__Exercise brief__.
Copy out each line of the material below that contains the string "kern".
--- BEGIN Supplied records ---
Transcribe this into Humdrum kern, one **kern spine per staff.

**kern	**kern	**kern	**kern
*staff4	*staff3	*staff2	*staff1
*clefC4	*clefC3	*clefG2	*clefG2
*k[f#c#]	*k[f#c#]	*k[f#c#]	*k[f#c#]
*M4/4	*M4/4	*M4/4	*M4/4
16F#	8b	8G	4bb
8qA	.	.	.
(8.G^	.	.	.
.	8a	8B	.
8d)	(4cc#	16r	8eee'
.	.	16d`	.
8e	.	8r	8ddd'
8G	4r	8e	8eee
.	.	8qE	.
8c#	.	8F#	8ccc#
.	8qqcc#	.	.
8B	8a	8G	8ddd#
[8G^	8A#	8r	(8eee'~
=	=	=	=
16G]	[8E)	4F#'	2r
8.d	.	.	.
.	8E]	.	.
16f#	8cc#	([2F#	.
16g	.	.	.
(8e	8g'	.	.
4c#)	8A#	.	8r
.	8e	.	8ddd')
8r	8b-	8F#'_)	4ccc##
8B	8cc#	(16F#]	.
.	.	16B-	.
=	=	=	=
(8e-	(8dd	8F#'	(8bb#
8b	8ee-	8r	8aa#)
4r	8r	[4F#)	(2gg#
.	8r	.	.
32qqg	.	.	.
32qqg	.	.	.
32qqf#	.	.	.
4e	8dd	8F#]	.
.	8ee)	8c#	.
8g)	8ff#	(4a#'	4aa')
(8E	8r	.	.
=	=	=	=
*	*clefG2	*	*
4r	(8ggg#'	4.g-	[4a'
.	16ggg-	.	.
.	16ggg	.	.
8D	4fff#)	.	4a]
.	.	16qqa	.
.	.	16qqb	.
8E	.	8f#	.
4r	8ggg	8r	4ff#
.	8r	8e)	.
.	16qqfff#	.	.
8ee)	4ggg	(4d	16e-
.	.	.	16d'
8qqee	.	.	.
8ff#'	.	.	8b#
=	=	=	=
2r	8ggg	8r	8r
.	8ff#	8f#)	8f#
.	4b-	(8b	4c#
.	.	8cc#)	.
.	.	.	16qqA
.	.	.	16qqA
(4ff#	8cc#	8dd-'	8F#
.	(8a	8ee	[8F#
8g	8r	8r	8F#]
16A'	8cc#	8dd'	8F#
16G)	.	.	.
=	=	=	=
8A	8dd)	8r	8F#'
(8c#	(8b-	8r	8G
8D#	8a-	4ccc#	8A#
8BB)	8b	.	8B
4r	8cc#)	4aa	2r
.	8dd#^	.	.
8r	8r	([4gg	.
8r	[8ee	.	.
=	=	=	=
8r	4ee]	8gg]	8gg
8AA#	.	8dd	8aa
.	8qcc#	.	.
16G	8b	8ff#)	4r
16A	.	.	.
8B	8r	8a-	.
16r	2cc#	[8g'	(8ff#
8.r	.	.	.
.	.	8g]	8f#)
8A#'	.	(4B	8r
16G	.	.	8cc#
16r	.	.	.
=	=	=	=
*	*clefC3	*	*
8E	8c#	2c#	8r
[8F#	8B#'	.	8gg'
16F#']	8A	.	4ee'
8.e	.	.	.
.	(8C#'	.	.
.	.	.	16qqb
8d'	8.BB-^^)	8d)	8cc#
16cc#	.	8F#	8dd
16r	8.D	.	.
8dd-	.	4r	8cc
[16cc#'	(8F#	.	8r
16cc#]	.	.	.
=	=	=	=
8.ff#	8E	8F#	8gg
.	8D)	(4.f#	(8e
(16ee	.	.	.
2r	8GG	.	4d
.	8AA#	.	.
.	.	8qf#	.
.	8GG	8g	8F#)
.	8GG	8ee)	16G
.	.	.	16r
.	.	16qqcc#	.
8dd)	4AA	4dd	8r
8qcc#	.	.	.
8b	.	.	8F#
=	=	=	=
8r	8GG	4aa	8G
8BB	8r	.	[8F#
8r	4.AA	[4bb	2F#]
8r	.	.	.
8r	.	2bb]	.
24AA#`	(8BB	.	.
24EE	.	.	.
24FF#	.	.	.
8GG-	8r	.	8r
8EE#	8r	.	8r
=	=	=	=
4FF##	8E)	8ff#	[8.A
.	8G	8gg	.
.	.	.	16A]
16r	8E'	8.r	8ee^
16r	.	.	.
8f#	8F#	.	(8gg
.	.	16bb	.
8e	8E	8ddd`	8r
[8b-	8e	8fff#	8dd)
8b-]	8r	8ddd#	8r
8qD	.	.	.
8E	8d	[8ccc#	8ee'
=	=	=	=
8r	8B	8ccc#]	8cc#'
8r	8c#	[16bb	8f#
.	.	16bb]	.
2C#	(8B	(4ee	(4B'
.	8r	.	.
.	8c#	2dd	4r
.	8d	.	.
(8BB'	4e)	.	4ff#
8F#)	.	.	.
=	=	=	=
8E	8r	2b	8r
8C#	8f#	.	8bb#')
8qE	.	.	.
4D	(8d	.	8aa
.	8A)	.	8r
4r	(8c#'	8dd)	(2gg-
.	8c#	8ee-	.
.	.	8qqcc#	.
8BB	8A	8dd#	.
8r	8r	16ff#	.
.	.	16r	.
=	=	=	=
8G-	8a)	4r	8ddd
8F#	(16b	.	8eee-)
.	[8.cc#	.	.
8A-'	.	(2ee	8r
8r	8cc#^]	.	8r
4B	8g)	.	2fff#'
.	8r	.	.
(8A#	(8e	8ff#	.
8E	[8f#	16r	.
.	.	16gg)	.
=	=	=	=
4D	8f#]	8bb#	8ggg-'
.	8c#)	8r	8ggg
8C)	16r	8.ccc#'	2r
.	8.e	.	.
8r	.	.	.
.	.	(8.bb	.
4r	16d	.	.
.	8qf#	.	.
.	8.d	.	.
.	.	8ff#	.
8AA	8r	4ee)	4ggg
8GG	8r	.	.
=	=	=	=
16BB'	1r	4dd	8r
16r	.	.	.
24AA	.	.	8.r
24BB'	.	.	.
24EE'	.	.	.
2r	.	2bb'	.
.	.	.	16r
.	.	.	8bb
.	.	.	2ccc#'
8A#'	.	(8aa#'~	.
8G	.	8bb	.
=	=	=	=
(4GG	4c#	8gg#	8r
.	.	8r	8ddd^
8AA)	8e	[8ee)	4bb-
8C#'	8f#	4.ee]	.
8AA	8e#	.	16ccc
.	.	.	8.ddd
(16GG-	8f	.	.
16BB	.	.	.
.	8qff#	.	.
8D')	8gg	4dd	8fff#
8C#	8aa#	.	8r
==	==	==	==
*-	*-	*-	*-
--- END Supplied records ---
__Task output__.
Transcribe this into Humdrum kern, one **kern spine per staff.
**kern	**kern	**kern	**kern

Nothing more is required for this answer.